- [Record set]
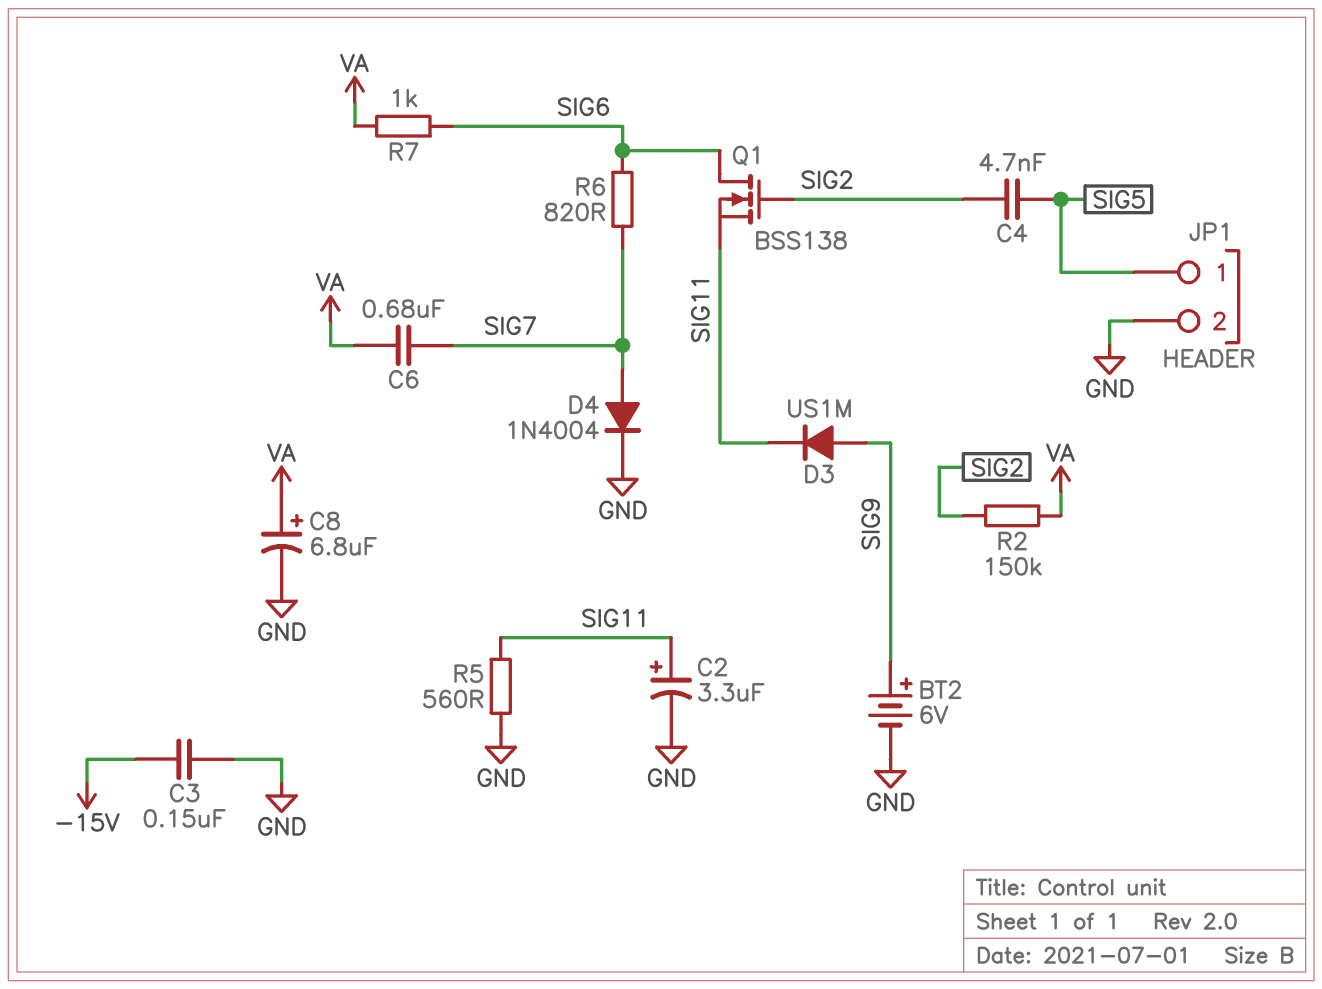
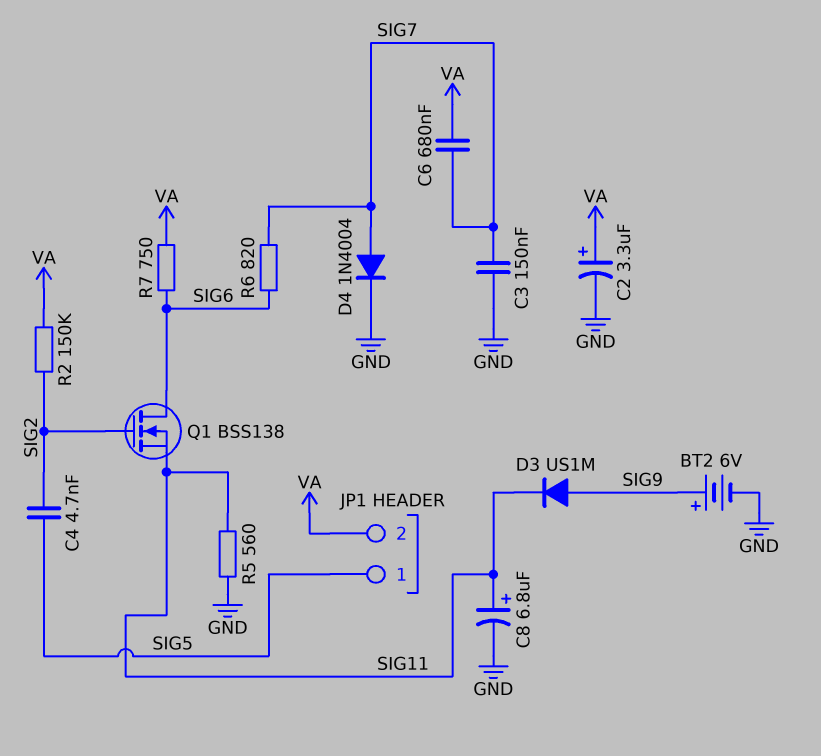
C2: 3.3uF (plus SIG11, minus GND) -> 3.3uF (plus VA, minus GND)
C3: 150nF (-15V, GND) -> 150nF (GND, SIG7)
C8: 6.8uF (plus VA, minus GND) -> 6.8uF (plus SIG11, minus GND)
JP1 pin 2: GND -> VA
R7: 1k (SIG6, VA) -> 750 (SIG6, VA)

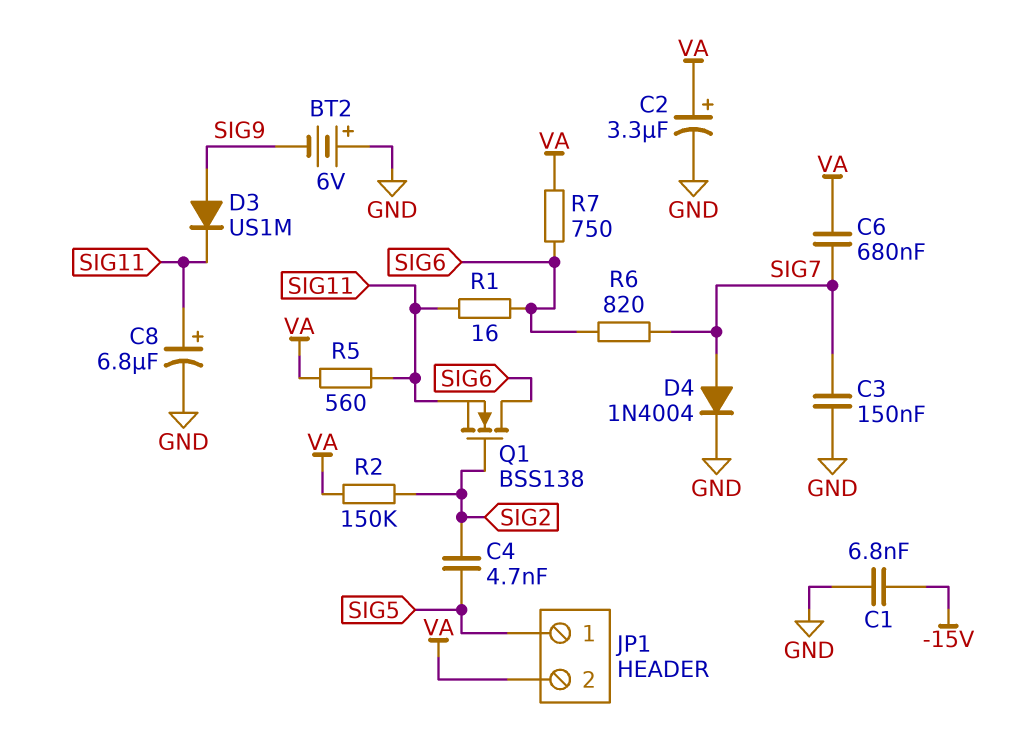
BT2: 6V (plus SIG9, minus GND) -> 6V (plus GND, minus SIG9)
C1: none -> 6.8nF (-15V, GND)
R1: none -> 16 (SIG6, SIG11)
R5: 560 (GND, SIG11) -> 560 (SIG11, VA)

...

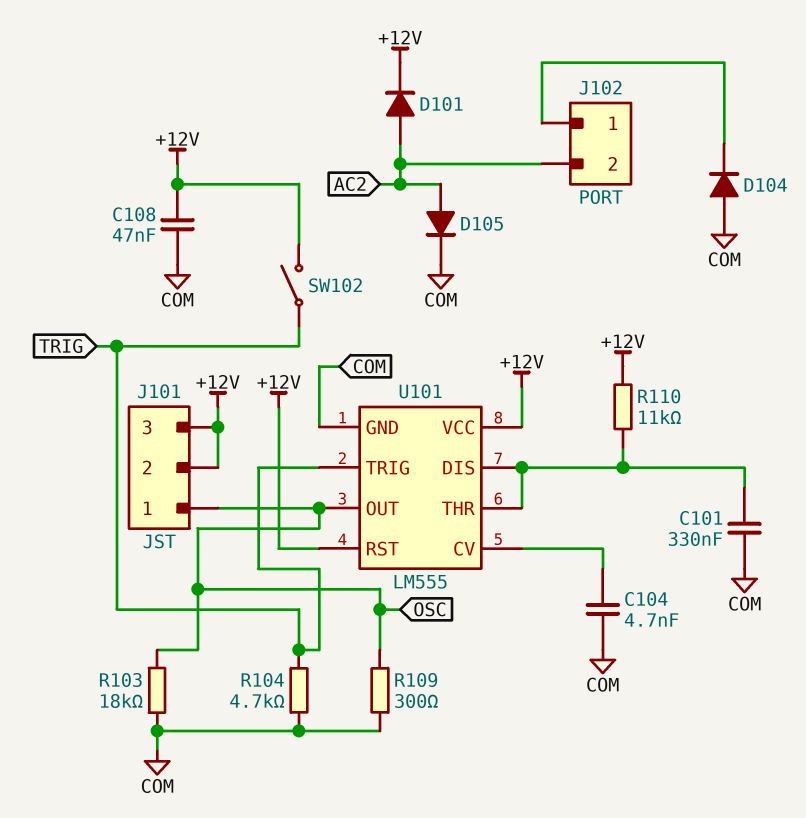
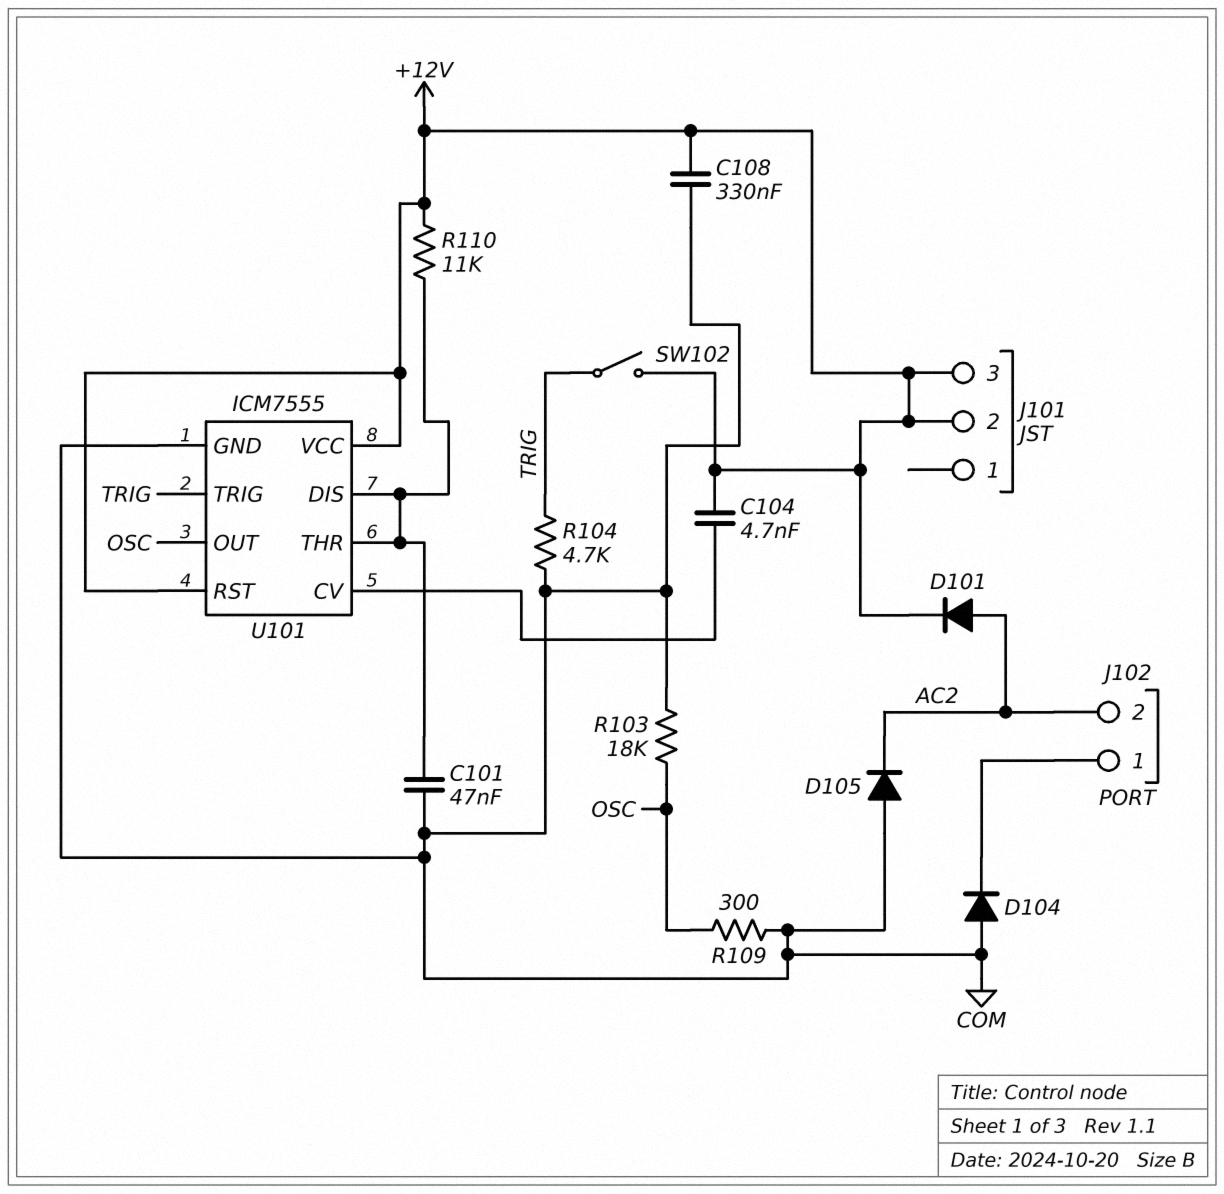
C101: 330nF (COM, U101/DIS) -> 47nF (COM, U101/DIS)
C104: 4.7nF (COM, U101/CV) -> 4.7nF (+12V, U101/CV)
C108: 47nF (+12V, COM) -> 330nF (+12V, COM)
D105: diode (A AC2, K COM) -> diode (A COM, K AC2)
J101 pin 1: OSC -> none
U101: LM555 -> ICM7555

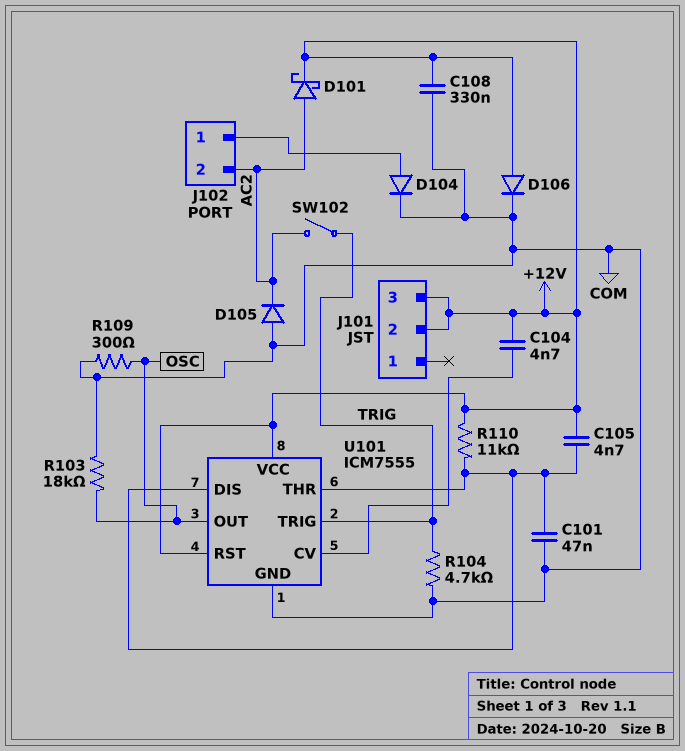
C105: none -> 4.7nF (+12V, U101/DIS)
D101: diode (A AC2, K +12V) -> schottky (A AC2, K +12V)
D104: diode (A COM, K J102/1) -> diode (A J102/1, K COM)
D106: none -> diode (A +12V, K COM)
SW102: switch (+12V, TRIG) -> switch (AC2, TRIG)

* * *

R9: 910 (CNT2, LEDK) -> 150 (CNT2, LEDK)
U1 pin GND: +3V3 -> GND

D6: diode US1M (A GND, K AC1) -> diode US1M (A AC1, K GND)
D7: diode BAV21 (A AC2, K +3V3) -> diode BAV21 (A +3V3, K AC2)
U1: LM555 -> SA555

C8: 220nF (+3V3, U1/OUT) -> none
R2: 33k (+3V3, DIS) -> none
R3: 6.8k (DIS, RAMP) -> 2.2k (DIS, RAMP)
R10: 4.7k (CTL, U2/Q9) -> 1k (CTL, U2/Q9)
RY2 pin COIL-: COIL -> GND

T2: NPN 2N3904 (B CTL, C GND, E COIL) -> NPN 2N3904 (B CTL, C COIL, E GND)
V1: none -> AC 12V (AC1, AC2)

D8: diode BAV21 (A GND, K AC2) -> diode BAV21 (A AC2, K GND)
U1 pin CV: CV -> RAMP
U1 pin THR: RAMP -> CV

- [Assigned task]
When a line in the material above holds the word "minus", copy that line.

- [Solution to this task]
C2: 3.3uF (plus SIG11, minus GND) -> 3.3uF (plus VA, minus GND)
C8: 6.8uF (plus VA, minus GND) -> 6.8uF (plus SIG11, minus GND)
BT2: 6V (plus SIG9, minus GND) -> 6V (plus GND, minus SIG9)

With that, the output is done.